> **Prompt**: Leaving out the pictures, please retype each record exactly.

> **Data for processing**:
+ + + +
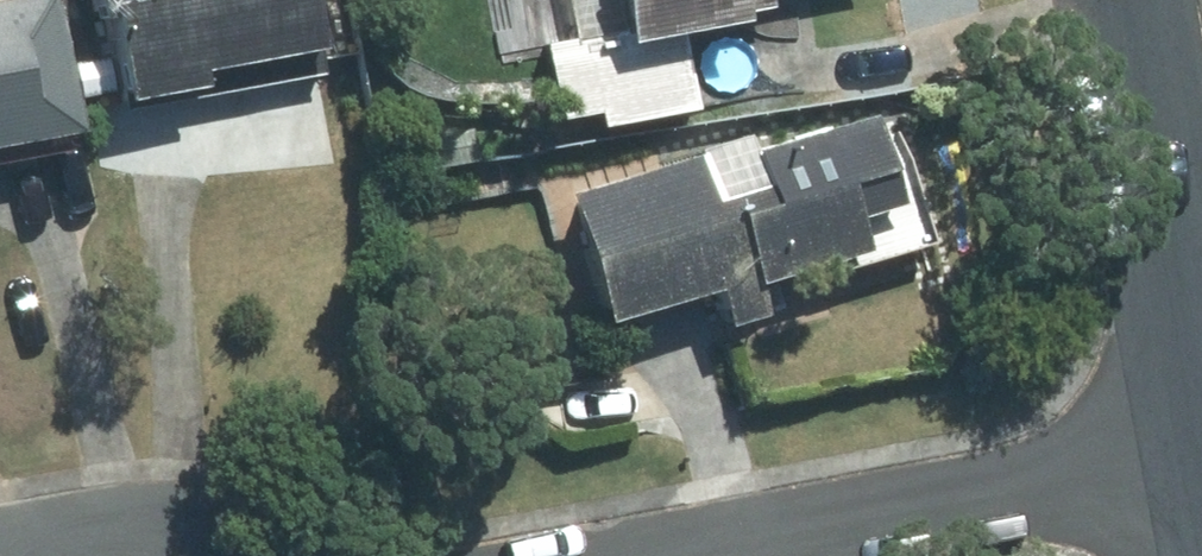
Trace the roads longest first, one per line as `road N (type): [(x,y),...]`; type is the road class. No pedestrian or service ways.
road 1 (residential): [(657,555),(1201,459)]
road 2 (residential): [(1201,447),(1120,0)]

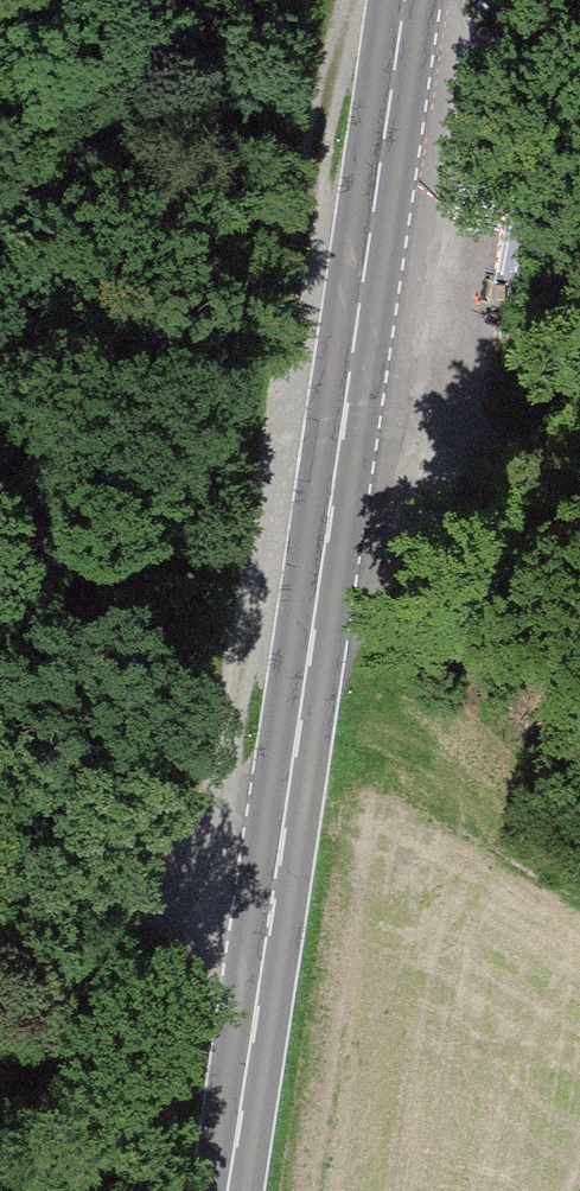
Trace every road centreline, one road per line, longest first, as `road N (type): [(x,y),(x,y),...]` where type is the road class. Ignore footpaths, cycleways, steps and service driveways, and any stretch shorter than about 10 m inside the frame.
road 1 (secondary): [(228,1190),(405,0)]
road 2 (track): [(282,842),(0,883)]
road 3 (track): [(579,464),(344,408)]

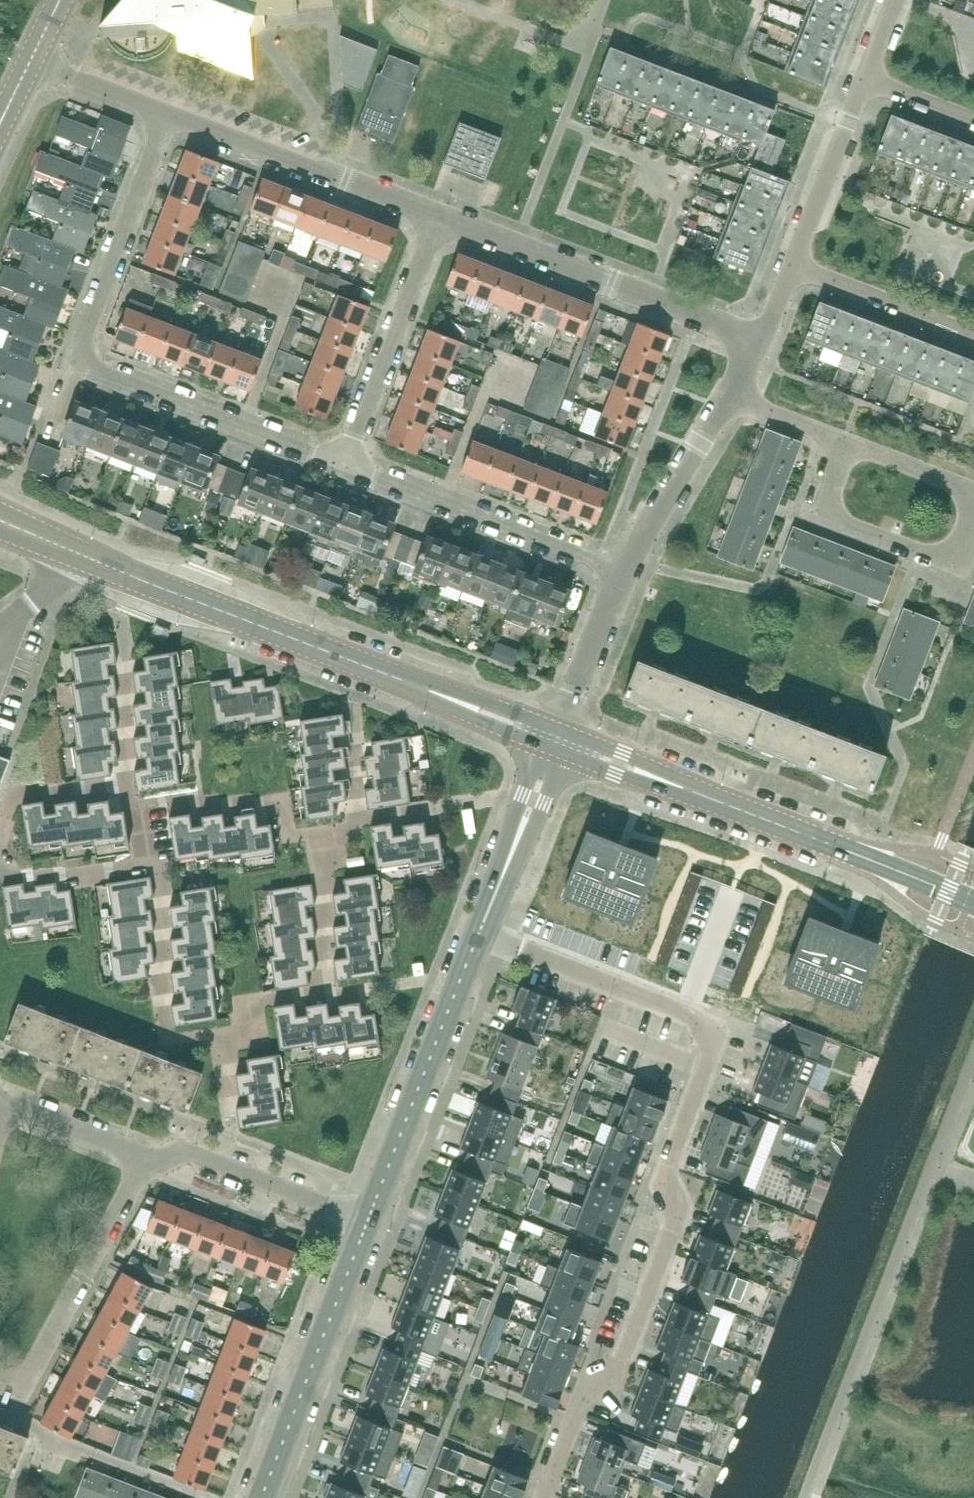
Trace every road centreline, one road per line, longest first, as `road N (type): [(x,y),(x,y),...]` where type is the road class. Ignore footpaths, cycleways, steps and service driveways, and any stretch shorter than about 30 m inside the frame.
road 1 (residential): [(480,932),(702,1020),(713,1045),(660,1192),(674,1227),(620,1364),(592,1385),(572,1420),(548,1497)]
road 2 (residential): [(338,463),(74,360),(171,112)]
road 3 (tertiary): [(427,689),(0,520)]
road 4 (residential): [(756,339),(431,213)]
road 5 (tertiary): [(973,901),(676,785)]
road 6 (tertiary): [(369,1217),(480,932)]
road 7 (tertiary): [(261,1497),(369,1217)]
road 8 (residential): [(618,570),(338,463)]
road 9 (residential): [(431,213),(171,112)]
road 10 (residential): [(141,1157),(36,1362),(17,1382),(0,1380)]
road 11 (residential): [(338,463),(431,213)]
road 12 (residential): [(369,1217),(183,1150),(157,1162),(141,1157)]
road 13 (residential): [(618,570),(734,396)]
road 14 (residential): [(973,499),(953,561),(820,510)]
road 15 (residential): [(0,871),(143,863),(135,801)]
road 16 (residential): [(790,264),(864,74)]
road 17 (residential): [(973,337),(790,264)]
road 18 (tertiary): [(542,744),(483,923)]
road 19 (tertiary): [(483,923),(563,753)]
road 20 (residential): [(559,729),(618,570)]
road 21 (residential): [(171,112),(32,59)]
road 22 (residential): [(141,1157),(5,1107)]
road 23 (residential): [(841,442),(973,490)]
road 24 (tertiary): [(559,729),(427,689)]
road 25 (tertiary): [(676,785),(637,760),(559,729)]
road 26 (tertiary): [(427,689),(542,744)]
+ + + +
> **Response area**:
Trace the roads longest first, one per line as `road N (type): [(x,y),...]`; type is the road class. No pedestrian or service ways.
road 1 (residential): [(657,555),(1201,459)]
road 2 (residential): [(1201,447),(1120,0)]

Trace every road centreline, one road per line, longest first, as `road N (type): [(x,y),(x,y),...]` where type is the road class. Ignore footpaths, cycleways, steps and service driveways, and any stretch shorter than about 10 m inside the frame.
road 1 (secondary): [(228,1190),(405,0)]
road 2 (track): [(282,842),(0,883)]
road 3 (track): [(579,464),(344,408)]

Trace every road centreline, one road per line, longest first, as `road N (type): [(x,y),(x,y),...]` where type is the road class. Ignore footpaths, cycleways, steps and service driveways, and any stretch shorter than about 30 m inside the frame.
road 1 (residential): [(480,932),(702,1020),(713,1045),(660,1192),(674,1227),(620,1364),(592,1385),(572,1420),(548,1497)]
road 2 (residential): [(338,463),(74,360),(171,112)]
road 3 (tertiary): [(427,689),(0,520)]
road 4 (residential): [(756,339),(431,213)]
road 5 (tertiary): [(973,901),(676,785)]
road 6 (tertiary): [(369,1217),(480,932)]
road 7 (tertiary): [(261,1497),(369,1217)]
road 8 (residential): [(618,570),(338,463)]
road 9 (residential): [(431,213),(171,112)]
road 10 (residential): [(141,1157),(36,1362),(17,1382),(0,1380)]
road 11 (residential): [(338,463),(431,213)]
road 12 (residential): [(369,1217),(183,1150),(157,1162),(141,1157)]
road 13 (residential): [(618,570),(734,396)]
road 14 (residential): [(973,499),(953,561),(820,510)]
road 15 (residential): [(0,871),(143,863),(135,801)]
road 16 (residential): [(790,264),(864,74)]
road 17 (residential): [(973,337),(790,264)]
road 18 (tertiary): [(542,744),(483,923)]
road 19 (tertiary): [(483,923),(563,753)]
road 20 (residential): [(559,729),(618,570)]
road 21 (residential): [(171,112),(32,59)]
road 22 (residential): [(141,1157),(5,1107)]
road 23 (residential): [(841,442),(973,490)]
road 24 (tertiary): [(559,729),(427,689)]
road 25 (tertiary): [(676,785),(637,760),(559,729)]
road 26 (tertiary): [(427,689),(542,744)]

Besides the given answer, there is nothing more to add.